━━━━━ INFORMATION GIVEN

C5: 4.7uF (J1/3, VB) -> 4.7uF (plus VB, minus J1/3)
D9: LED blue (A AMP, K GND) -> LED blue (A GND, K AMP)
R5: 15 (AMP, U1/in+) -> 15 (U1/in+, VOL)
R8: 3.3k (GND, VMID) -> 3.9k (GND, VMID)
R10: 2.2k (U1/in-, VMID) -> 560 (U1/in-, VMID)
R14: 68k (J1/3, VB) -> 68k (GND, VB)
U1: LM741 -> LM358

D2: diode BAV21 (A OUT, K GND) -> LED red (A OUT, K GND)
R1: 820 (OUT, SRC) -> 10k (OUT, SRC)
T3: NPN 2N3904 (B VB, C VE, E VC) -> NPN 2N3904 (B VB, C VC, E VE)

━━━━━━━━━━
━━━━━ INFORMATION GIVEN

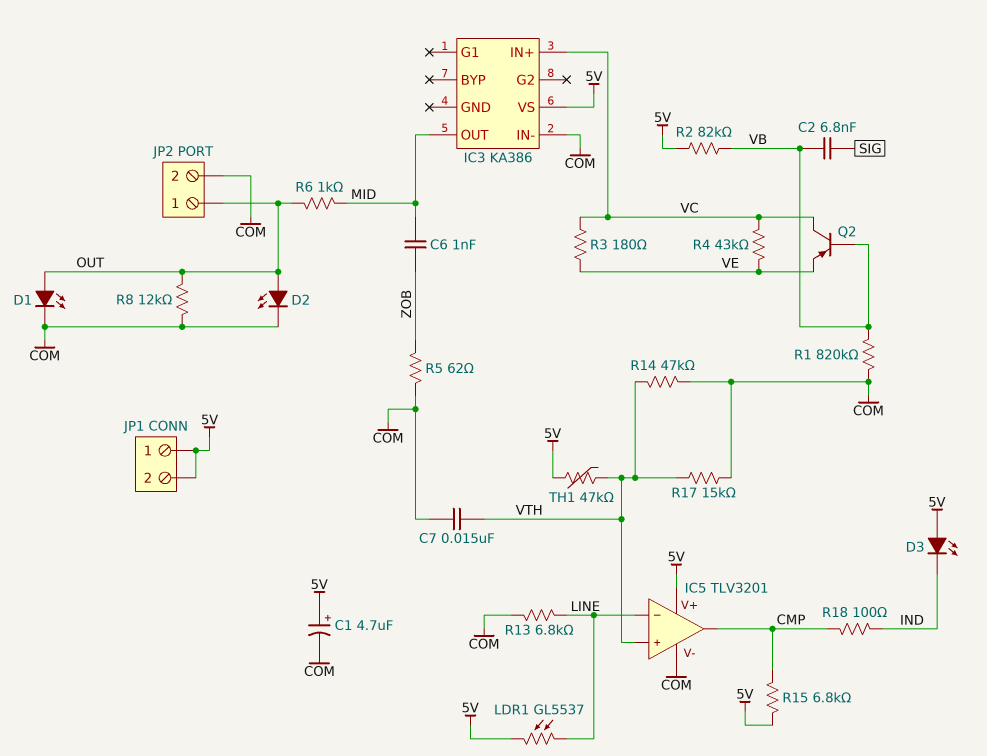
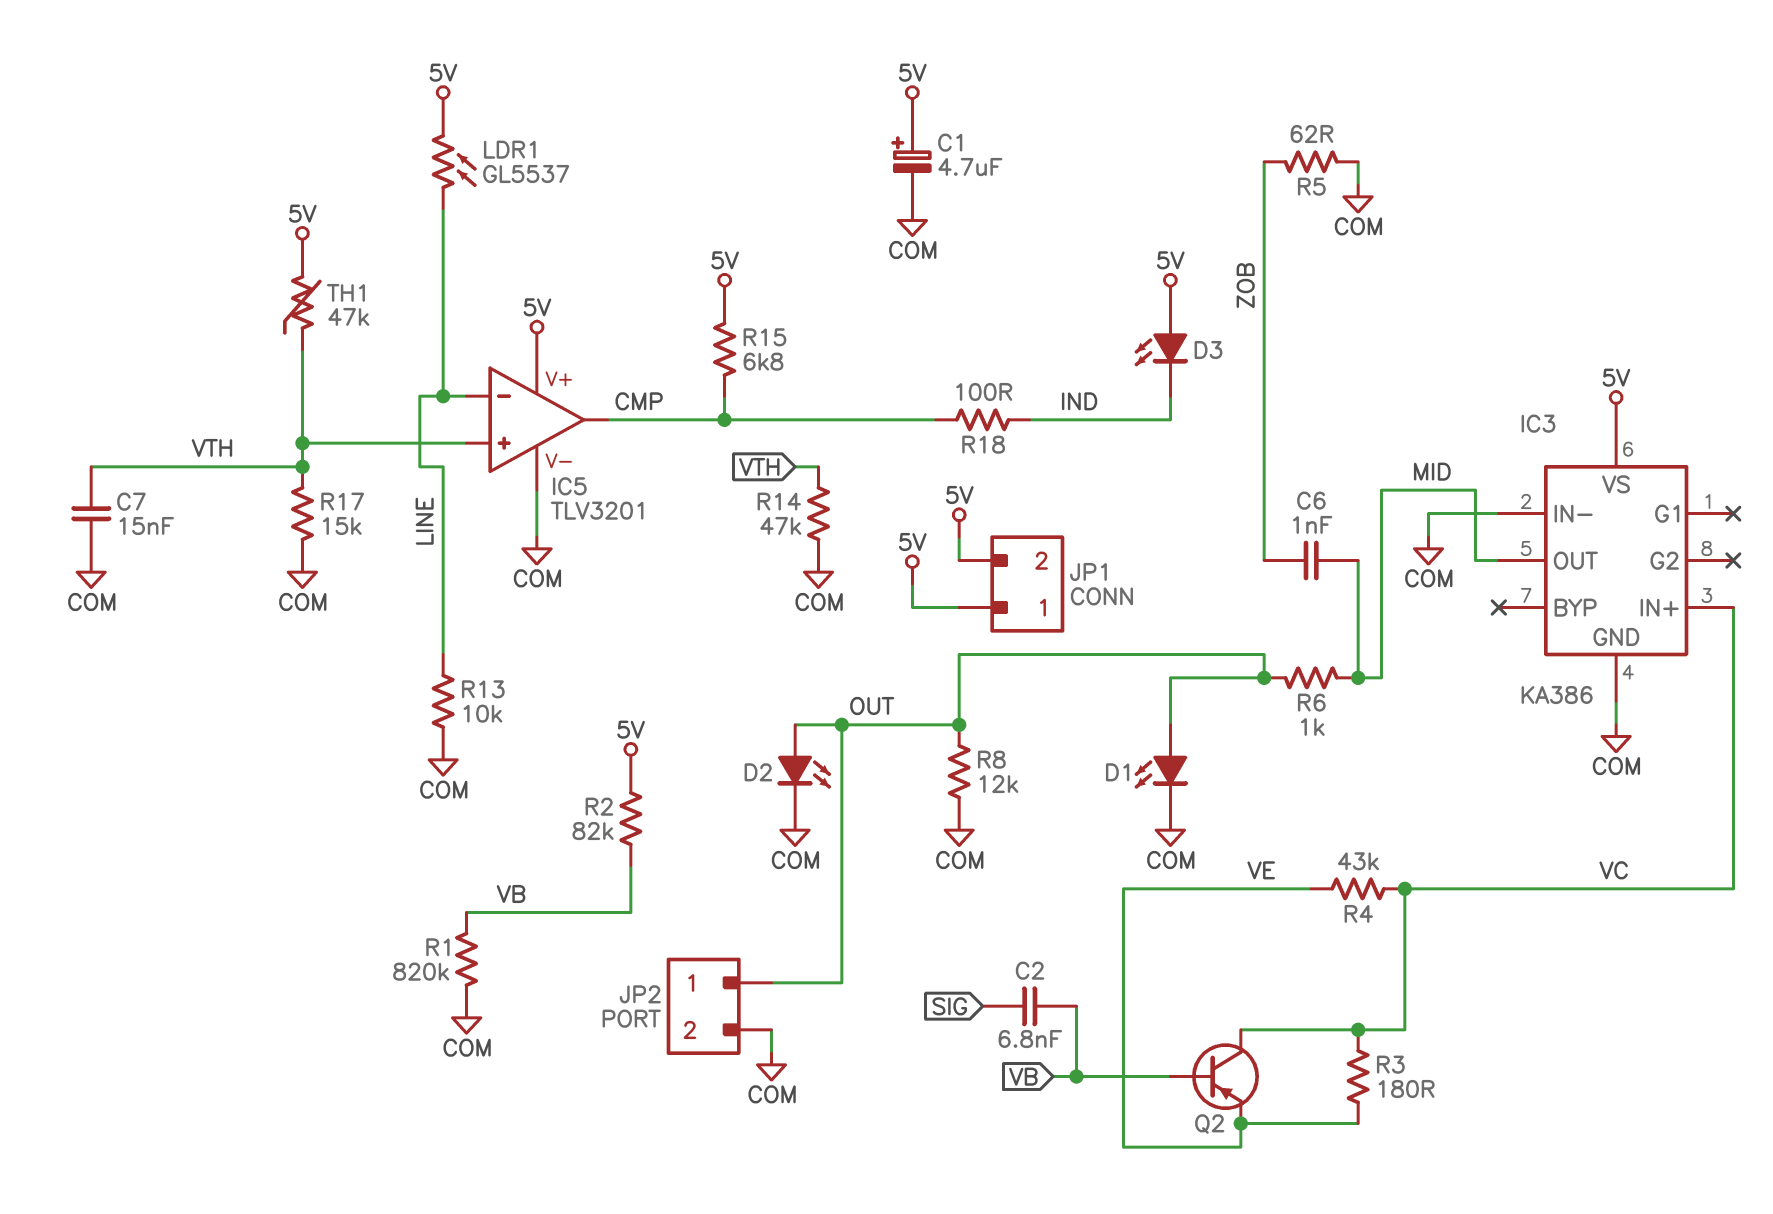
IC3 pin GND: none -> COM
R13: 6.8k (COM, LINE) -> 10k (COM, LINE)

━━━━━━━━━━

Take from the material every line that holds "VMID".

_SOLUTION BELOW:_
R8: 3.3k (GND, VMID) -> 3.9k (GND, VMID)
R10: 2.2k (U1/in-, VMID) -> 560 (U1/in-, VMID)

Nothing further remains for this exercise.